[[ Exercise materials, beginning ]]
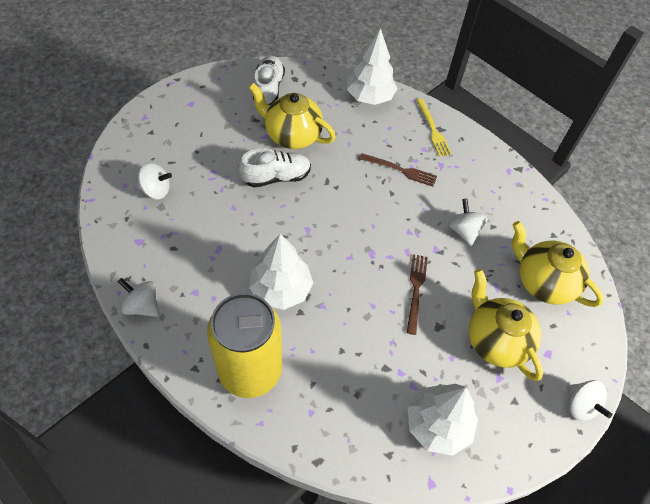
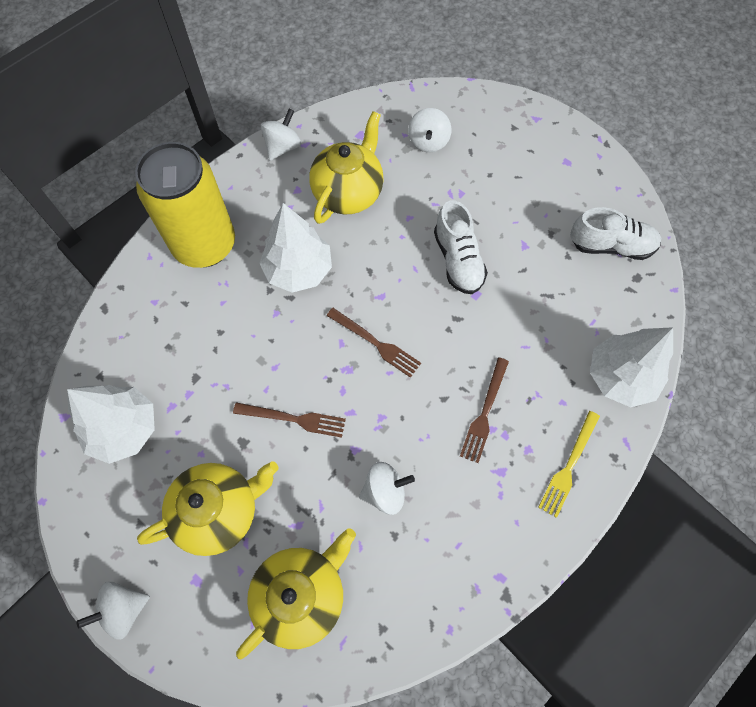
camera: 95 degrees right, 10 degrees up
yellow teapot [248,83,336,149] -> yellow teapot moved to [309,111,384,224]
yellow fork [416,99,452,157] -> yellow fork turned 45 degrees counterclockwise [538,411,600,518]
none -> brown fork [326,308,421,378]

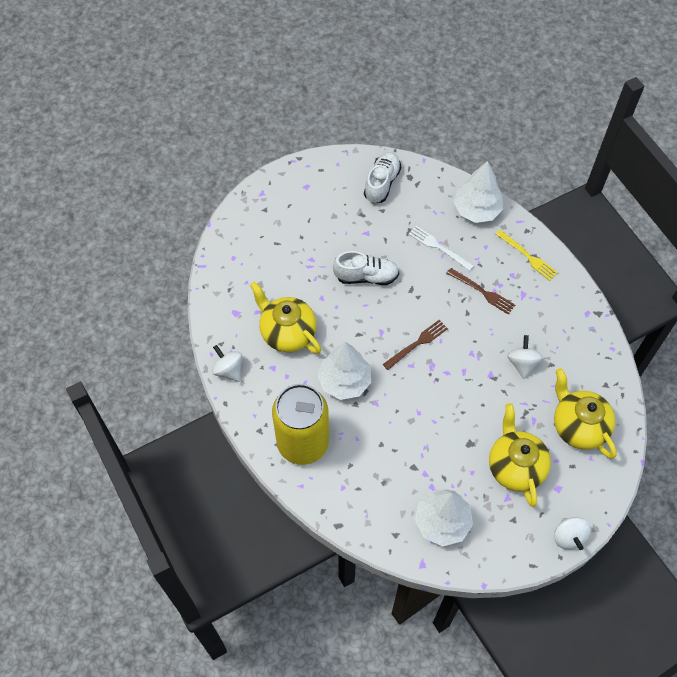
camera: 75 degrees left, 5 degrees down
brown fork [233,402,346,438] -> none
white spinning top [408,108,452,152] -> none
none -> white fork [409,226,474,271]

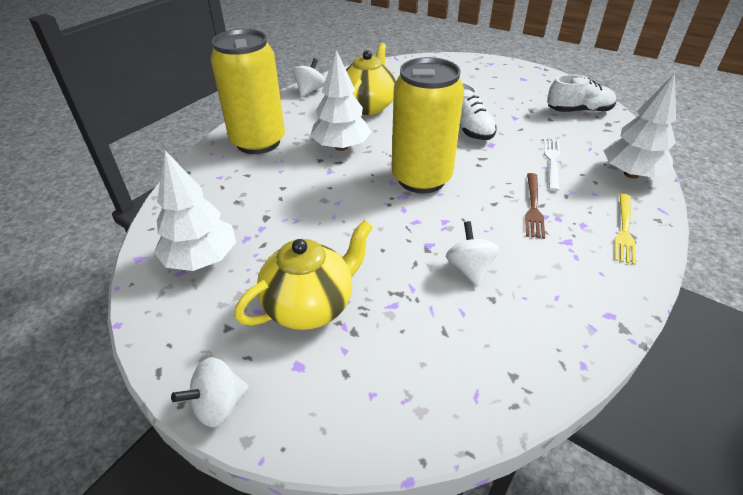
camera: 65 degrees right, 20 degrees down
brown fork [383,320,448,370] -> yellow can [391,57,464,194]
white spinning top [507,335,543,379] -> white spinning top turned 75 degrees counterclockwise [446,221,499,287]
yellow teapot [554,368,617,459] -> none

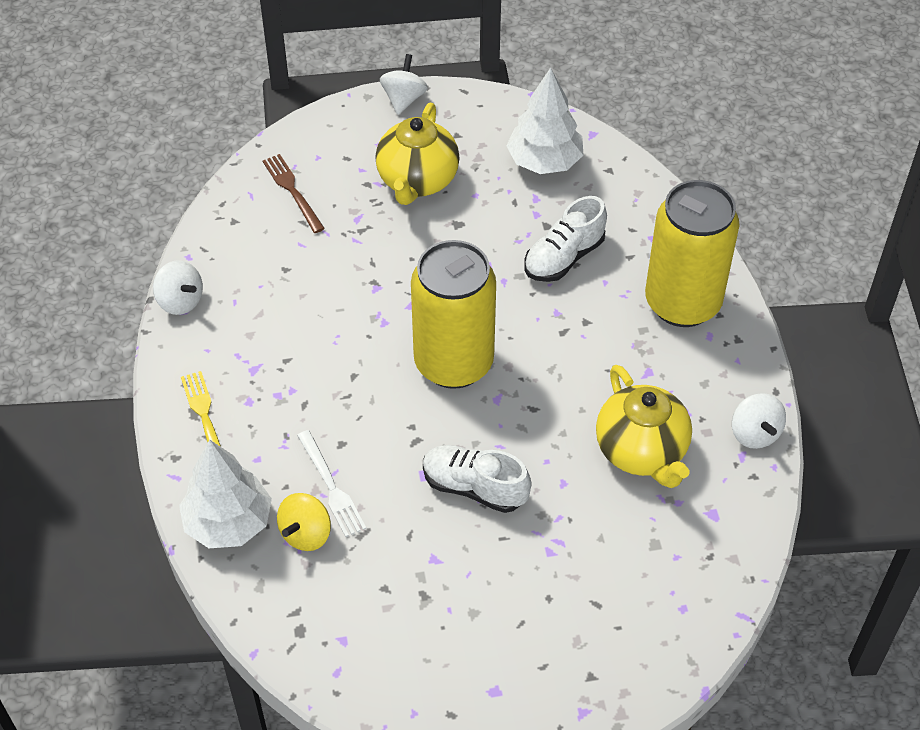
camera: 140 degrees right, 10 degrees up
white tree [310,50,371,151] -> none
white spinning top [446,221,499,287] -> white spinning top moved to [153,260,203,315]
brown fork [525,173,545,239] -> brown fork moved to [263,154,325,233]
white shoe [547,75,616,113] -> white shoe moved to [524,196,607,282]
none -> yellow spinning top [277,493,331,551]

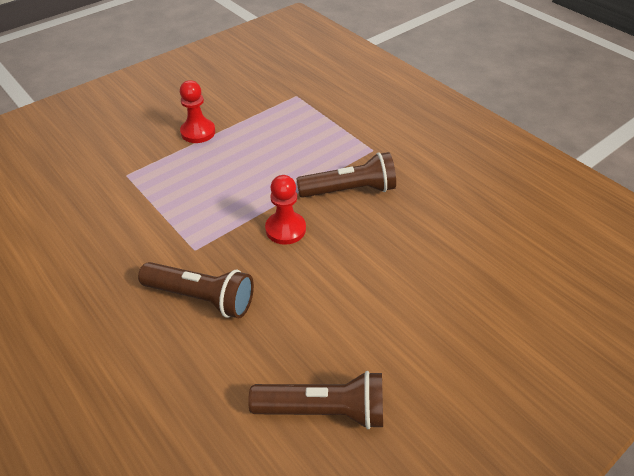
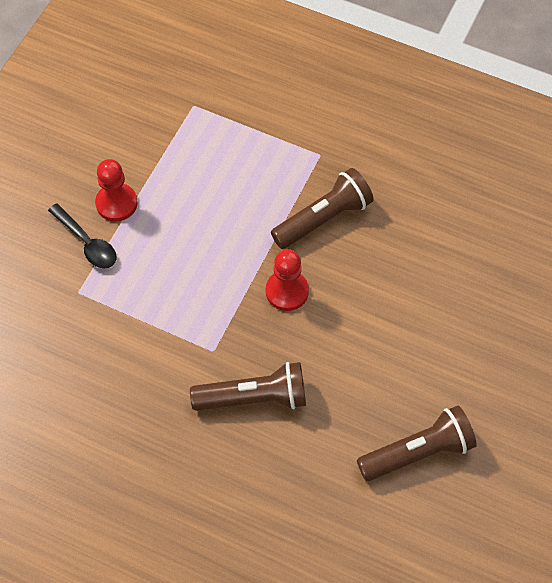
camera: 25 degrees left, 15 degrees up
none -> black spoon [48,203,117,269]

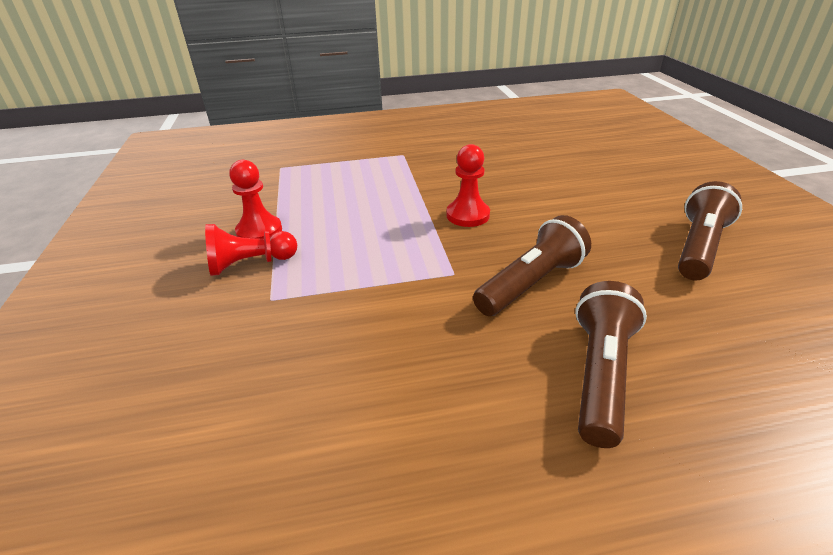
camera: 35 degrees left, 25 degrees down
black spoon [48,203,117,269] -> red pawn [205,224,297,276]
brown flashlight [271,168,374,249] -> brown flashlight moved to [575,281,647,448]

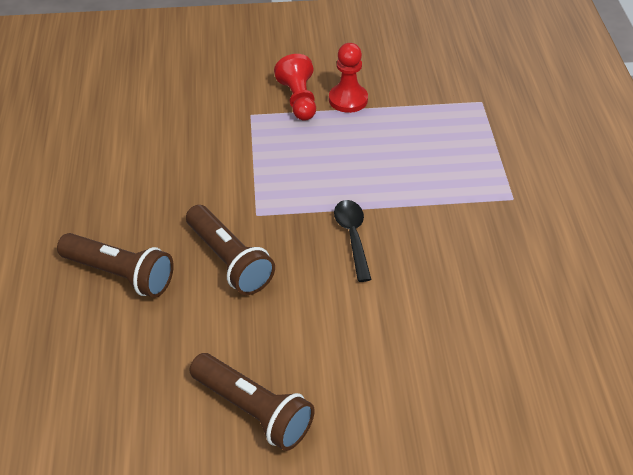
camera: 95 degrees right, 10 degrees up
red pawn [446,144,490,227] -> black spoon [334,200,372,282]

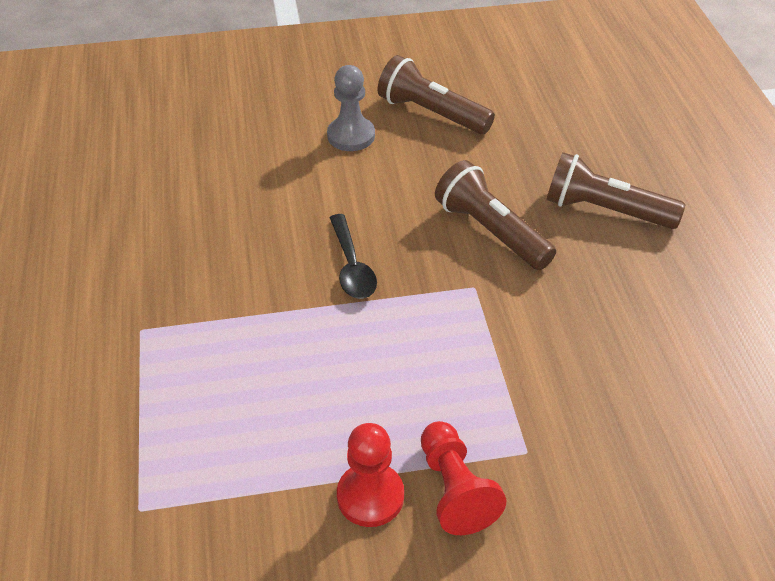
camera: 175 degrees right, 0 degrees up
none -> grey pawn [327,65,375,151]

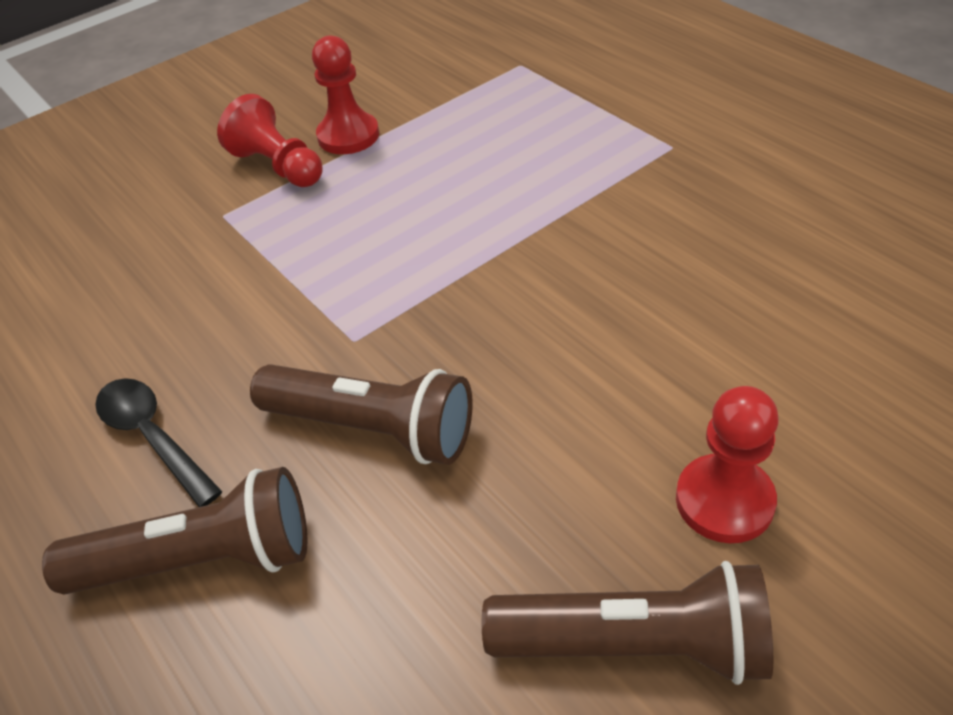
camera: 155 degrees right, 0 degrees up
grey pawn [327,65,375,151] -> red pawn [676,386,779,543]
black spoon [329,214,377,299] -> black spoon moved to [95,378,223,507]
[[ Exercise materials, end ]]
#### What is being asked
Transcribe every entry above exactly. Omit all pictures.

#### Output of the exercise
camera: 95 degrees right, 10 degrees up
yellow teapot [248,83,336,149] -> yellow teapot moved to [309,111,384,224]
yellow fork [416,99,452,157] -> yellow fork turned 45 degrees counterclockwise [538,411,600,518]
none -> brown fork [326,308,421,378]

camera: 75 degrees left, 5 degrees down
brown fork [233,402,346,438] -> none
white spinning top [408,108,452,152] -> none
none -> white fork [409,226,474,271]

camera: 65 degrees right, 20 degrees down
brown fork [383,320,448,370] -> yellow can [391,57,464,194]
white spinning top [507,335,543,379] -> white spinning top turned 75 degrees counterclockwise [446,221,499,287]
yellow teapot [554,368,617,459] -> none

camera: 140 degrees right, 10 degrees up
white tree [310,50,371,151] -> none
white spinning top [446,221,499,287] -> white spinning top moved to [153,260,203,315]
brown fork [525,173,545,239] -> brown fork moved to [263,154,325,233]
white shoe [547,75,616,113] -> white shoe moved to [524,196,607,282]
none -> yellow spinning top [277,493,331,551]

camera: 25 degrees left, 15 degrees up
none -> black spoon [48,203,117,269]

camera: 35 degrees left, 25 degrees down
black spoon [48,203,117,269] -> red pawn [205,224,297,276]
brown flashlight [271,168,374,249] -> brown flashlight moved to [575,281,647,448]

camera: 95 degrees right, 10 degrees up
red pawn [446,144,490,227] -> black spoon [334,200,372,282]

camera: 175 degrees right, 0 degrees up
none -> grey pawn [327,65,375,151]

camera: 155 degrees right, 0 degrees up
grey pawn [327,65,375,151] -> red pawn [676,386,779,543]
black spoon [329,214,377,299] -> black spoon moved to [95,378,223,507]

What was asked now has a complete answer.